** RECORDED INFORMATION **
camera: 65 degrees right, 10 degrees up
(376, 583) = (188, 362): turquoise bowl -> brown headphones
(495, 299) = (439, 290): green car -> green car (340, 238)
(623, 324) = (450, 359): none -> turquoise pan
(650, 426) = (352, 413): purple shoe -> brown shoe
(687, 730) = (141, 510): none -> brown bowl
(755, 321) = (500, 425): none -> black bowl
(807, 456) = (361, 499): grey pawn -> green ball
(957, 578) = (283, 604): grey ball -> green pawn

** YOUR GOAL **
From the first line to the last, reproduce the data above exactly.

** ANSWER SPACE **
camera: 65 degrees right, 10 degrees up
(376, 583) = (188, 362): turquoise bowl -> brown headphones
(495, 299) = (439, 290): green car -> green car (340, 238)
(623, 324) = (450, 359): none -> turquoise pan
(650, 426) = (352, 413): purple shoe -> brown shoe
(687, 730) = (141, 510): none -> brown bowl
(755, 321) = (500, 425): none -> black bowl
(807, 456) = (361, 499): grey pawn -> green ball
(957, 578) = (283, 604): grey ball -> green pawn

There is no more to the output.